* Input records:
---
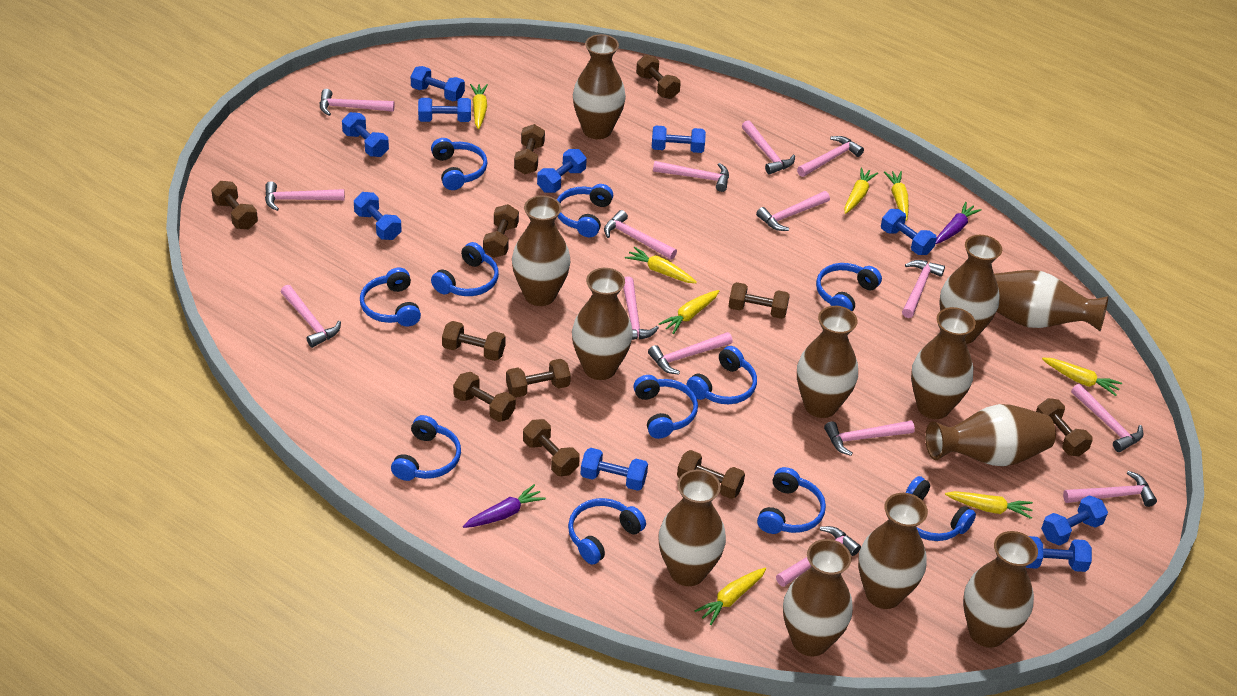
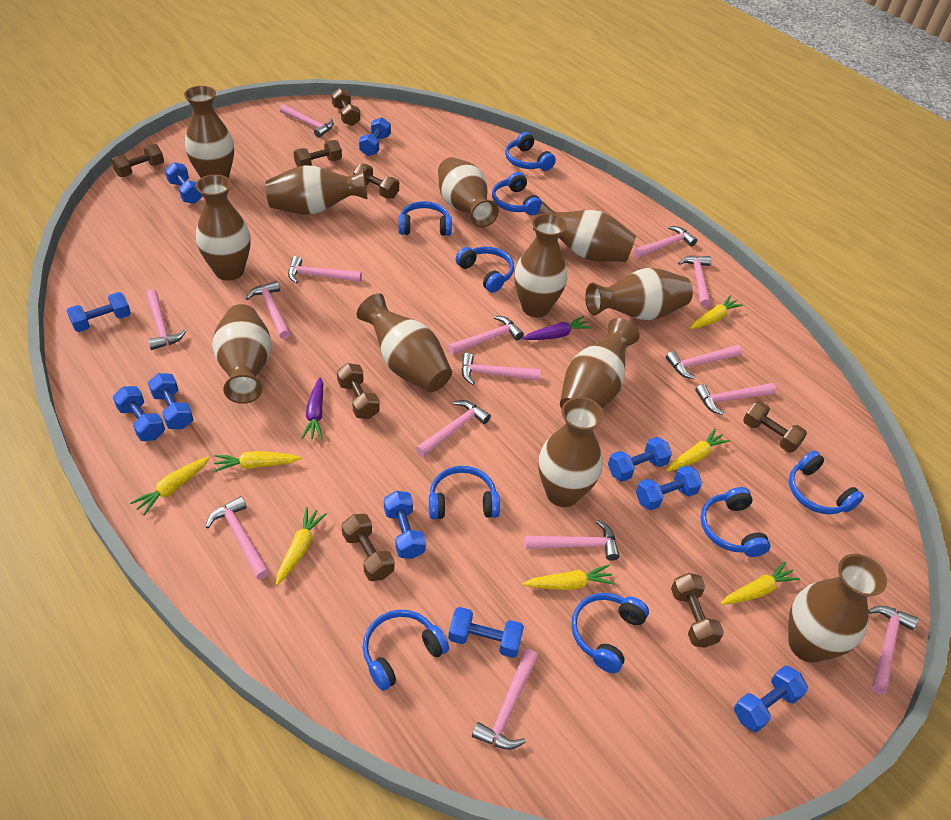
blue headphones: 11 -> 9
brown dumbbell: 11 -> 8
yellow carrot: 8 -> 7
---
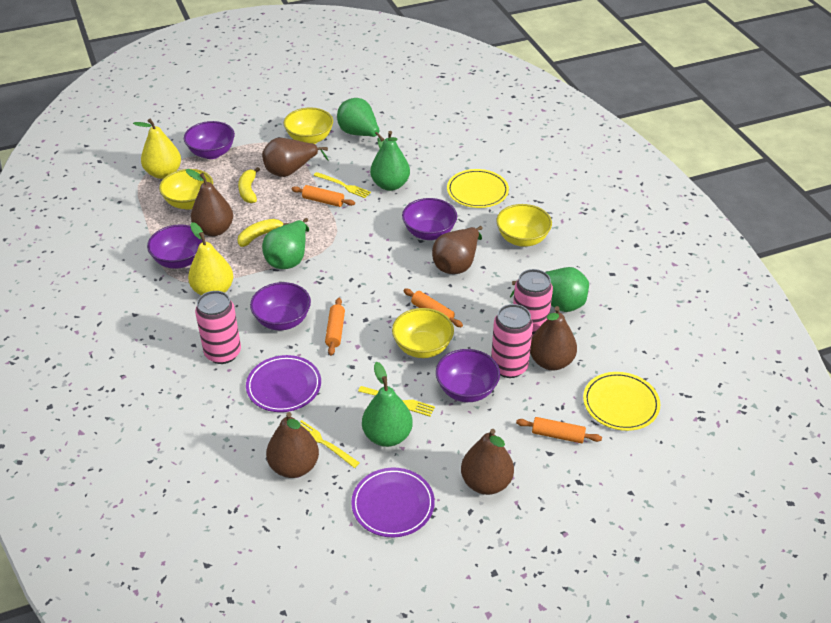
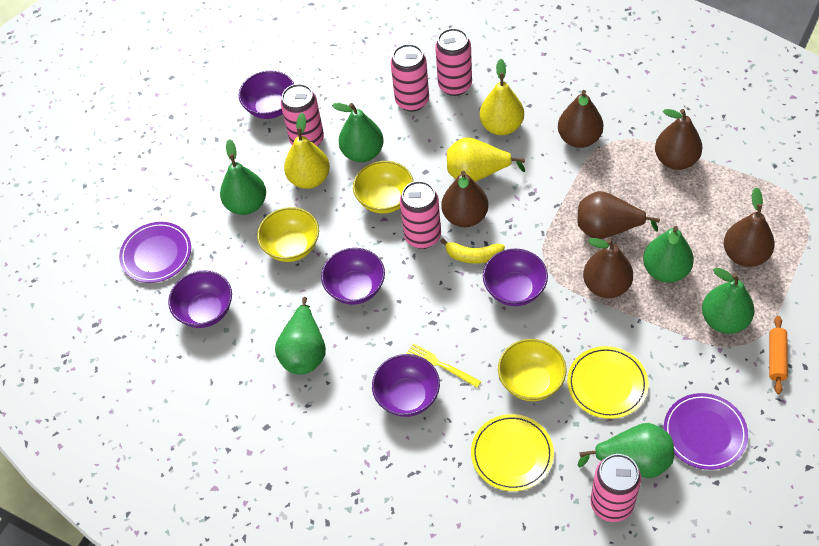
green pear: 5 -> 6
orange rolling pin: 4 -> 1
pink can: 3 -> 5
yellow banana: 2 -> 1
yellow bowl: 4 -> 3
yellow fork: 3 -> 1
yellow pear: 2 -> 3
---
* Task statement:
State how many lines of the material above contain the word "yellow". Say nothing else.

* Problem solution:
5